_Problem description_.
After locating the line that contains "BT1: HC-06 -> JDY-31" in the data below, set down exactly that line and each one after it through the line that contains "TFT3 pin CS: 4 -> 5", and nothing more.

Change detection data:
-=-=-
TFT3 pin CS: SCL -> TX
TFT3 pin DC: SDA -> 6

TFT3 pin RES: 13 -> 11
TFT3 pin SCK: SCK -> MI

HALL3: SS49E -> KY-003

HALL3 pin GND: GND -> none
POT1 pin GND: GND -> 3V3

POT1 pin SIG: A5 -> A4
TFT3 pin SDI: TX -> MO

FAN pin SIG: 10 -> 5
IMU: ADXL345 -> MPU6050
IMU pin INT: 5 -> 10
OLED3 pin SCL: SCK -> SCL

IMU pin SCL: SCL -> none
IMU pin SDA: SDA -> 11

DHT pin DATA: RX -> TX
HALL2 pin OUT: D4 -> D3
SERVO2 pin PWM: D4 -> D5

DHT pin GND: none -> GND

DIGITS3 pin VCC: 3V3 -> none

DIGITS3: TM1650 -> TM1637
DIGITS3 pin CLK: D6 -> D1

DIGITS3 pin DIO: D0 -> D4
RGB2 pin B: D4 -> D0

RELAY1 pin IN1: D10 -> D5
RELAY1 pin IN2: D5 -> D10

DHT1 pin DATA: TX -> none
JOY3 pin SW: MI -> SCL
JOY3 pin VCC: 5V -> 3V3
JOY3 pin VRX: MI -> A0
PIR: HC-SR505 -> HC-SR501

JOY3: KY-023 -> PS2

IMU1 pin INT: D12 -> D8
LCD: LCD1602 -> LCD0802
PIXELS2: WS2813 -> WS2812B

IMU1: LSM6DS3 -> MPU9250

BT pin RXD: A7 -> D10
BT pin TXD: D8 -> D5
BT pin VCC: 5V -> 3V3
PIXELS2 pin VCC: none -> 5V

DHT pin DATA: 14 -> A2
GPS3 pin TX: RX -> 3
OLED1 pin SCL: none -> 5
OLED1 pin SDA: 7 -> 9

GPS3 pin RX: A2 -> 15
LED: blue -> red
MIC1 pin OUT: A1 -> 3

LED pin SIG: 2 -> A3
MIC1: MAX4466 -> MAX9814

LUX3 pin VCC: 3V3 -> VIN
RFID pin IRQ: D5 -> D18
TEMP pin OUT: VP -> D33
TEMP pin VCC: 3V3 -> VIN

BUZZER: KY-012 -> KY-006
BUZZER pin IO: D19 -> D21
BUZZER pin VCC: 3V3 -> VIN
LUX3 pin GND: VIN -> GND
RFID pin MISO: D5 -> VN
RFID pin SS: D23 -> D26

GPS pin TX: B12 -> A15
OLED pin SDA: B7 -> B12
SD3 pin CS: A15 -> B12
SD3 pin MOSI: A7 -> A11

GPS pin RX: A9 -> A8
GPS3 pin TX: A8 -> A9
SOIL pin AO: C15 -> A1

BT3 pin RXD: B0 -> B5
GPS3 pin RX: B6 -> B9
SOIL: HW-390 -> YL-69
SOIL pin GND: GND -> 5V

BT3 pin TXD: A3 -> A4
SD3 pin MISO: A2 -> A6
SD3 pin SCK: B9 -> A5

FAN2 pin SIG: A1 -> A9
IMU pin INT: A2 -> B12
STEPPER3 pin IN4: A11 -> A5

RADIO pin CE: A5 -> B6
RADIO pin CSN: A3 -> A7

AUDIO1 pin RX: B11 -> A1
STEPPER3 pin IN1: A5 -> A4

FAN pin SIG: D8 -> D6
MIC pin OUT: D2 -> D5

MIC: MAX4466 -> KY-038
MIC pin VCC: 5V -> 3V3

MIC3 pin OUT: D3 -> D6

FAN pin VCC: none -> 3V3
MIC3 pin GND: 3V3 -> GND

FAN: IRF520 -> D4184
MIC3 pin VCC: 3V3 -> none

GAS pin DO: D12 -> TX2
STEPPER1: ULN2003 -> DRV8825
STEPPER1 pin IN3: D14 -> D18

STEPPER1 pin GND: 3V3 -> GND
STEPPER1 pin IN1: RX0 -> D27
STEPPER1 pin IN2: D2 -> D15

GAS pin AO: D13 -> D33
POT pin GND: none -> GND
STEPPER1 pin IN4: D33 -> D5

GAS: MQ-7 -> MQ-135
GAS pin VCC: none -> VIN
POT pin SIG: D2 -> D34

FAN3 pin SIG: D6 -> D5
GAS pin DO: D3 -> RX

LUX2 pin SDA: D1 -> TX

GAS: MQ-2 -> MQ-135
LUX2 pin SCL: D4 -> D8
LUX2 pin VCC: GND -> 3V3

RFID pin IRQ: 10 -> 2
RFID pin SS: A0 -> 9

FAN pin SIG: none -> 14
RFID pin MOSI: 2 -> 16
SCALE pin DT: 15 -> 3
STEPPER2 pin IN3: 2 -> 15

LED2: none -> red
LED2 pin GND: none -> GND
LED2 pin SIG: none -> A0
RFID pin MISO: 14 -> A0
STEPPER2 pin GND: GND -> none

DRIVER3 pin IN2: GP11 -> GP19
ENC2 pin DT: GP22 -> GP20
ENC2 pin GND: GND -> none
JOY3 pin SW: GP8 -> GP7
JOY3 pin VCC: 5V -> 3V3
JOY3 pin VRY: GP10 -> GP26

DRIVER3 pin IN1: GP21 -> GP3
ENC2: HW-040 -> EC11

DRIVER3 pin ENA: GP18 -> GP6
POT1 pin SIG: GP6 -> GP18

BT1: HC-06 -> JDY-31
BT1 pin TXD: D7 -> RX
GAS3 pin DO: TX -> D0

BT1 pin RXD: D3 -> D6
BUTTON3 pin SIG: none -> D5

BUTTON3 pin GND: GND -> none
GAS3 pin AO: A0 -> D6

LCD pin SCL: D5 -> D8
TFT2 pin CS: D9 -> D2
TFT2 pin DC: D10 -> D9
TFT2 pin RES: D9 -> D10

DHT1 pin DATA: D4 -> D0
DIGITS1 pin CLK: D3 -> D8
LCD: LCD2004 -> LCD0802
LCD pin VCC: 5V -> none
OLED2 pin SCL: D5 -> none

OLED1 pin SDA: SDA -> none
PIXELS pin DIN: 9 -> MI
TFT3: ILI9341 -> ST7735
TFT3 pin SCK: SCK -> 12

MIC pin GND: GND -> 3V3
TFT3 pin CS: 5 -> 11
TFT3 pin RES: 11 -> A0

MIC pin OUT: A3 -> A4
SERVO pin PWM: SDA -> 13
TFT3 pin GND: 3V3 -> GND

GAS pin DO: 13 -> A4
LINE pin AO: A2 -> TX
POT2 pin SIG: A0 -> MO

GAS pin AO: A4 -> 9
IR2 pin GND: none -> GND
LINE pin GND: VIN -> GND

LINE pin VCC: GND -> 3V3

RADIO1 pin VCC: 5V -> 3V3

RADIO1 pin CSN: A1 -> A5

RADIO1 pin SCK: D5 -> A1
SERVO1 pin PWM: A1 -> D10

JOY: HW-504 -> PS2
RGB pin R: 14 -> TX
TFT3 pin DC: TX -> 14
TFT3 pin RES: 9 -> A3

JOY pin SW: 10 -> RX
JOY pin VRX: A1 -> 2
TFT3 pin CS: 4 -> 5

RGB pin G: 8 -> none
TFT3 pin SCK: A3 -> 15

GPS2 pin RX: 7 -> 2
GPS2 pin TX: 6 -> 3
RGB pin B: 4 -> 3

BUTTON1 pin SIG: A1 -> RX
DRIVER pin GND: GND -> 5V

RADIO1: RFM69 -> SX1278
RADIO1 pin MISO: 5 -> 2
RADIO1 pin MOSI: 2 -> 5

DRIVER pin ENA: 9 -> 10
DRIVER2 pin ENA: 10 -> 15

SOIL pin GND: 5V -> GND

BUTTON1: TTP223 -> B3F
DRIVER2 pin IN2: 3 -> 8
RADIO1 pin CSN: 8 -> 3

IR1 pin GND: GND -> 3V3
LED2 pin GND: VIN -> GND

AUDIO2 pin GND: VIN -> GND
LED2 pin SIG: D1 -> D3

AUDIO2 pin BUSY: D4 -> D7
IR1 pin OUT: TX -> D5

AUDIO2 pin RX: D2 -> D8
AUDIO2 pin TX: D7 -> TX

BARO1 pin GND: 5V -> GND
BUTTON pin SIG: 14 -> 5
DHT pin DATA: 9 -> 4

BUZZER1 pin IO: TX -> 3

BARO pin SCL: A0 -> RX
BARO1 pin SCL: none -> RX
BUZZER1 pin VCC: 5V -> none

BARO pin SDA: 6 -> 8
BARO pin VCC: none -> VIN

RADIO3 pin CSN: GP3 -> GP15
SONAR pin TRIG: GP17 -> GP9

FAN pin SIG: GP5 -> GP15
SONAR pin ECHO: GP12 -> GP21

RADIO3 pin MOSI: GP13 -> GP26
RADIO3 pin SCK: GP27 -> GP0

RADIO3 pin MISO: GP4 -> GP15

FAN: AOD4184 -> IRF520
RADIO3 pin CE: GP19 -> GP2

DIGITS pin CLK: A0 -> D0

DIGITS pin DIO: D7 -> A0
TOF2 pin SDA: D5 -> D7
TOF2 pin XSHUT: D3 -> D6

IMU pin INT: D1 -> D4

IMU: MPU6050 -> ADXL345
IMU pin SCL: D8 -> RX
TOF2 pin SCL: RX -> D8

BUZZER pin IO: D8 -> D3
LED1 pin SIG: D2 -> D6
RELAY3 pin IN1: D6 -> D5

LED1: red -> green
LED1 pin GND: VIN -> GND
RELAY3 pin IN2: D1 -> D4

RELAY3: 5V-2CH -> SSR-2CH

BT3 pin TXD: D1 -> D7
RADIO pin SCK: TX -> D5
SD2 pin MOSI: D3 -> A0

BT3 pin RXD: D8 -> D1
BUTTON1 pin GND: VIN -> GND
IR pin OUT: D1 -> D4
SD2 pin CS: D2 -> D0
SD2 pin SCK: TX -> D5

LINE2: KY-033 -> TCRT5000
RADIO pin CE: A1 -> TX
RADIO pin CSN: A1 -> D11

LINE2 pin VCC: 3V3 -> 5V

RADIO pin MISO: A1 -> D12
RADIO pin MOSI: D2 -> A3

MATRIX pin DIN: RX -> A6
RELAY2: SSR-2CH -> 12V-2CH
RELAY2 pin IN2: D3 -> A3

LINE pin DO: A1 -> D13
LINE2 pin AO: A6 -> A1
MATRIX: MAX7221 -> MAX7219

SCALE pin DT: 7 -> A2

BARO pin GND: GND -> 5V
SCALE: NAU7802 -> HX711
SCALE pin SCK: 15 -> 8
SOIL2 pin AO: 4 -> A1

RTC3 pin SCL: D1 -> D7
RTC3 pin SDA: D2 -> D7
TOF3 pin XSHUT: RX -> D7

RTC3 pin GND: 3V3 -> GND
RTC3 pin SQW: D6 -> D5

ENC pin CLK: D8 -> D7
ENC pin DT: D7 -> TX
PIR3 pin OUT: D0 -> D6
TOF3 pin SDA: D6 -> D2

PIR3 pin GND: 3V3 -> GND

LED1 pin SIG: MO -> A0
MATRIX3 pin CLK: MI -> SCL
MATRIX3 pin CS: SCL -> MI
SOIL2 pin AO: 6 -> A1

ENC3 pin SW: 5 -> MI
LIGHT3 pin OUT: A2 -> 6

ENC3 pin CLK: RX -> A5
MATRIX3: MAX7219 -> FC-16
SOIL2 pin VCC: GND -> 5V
-=-=-
_Written solution_.
BT1: HC-06 -> JDY-31
BT1 pin TXD: D7 -> RX
GAS3 pin DO: TX -> D0

BT1 pin RXD: D3 -> D6
BUTTON3 pin SIG: none -> D5

BUTTON3 pin GND: GND -> none
GAS3 pin AO: A0 -> D6

LCD pin SCL: D5 -> D8
TFT2 pin CS: D9 -> D2
TFT2 pin DC: D10 -> D9
TFT2 pin RES: D9 -> D10

DHT1 pin DATA: D4 -> D0
DIGITS1 pin CLK: D3 -> D8
LCD: LCD2004 -> LCD0802
LCD pin VCC: 5V -> none
OLED2 pin SCL: D5 -> none

OLED1 pin SDA: SDA -> none
PIXELS pin DIN: 9 -> MI
TFT3: ILI9341 -> ST7735
TFT3 pin SCK: SCK -> 12

MIC pin GND: GND -> 3V3
TFT3 pin CS: 5 -> 11
TFT3 pin RES: 11 -> A0

MIC pin OUT: A3 -> A4
SERVO pin PWM: SDA -> 13
TFT3 pin GND: 3V3 -> GND

GAS pin DO: 13 -> A4
LINE pin AO: A2 -> TX
POT2 pin SIG: A0 -> MO

GAS pin AO: A4 -> 9
IR2 pin GND: none -> GND
LINE pin GND: VIN -> GND

LINE pin VCC: GND -> 3V3

RADIO1 pin VCC: 5V -> 3V3

RADIO1 pin CSN: A1 -> A5

RADIO1 pin SCK: D5 -> A1
SERVO1 pin PWM: A1 -> D10

JOY: HW-504 -> PS2
RGB pin R: 14 -> TX
TFT3 pin DC: TX -> 14
TFT3 pin RES: 9 -> A3

JOY pin SW: 10 -> RX
JOY pin VRX: A1 -> 2
TFT3 pin CS: 4 -> 5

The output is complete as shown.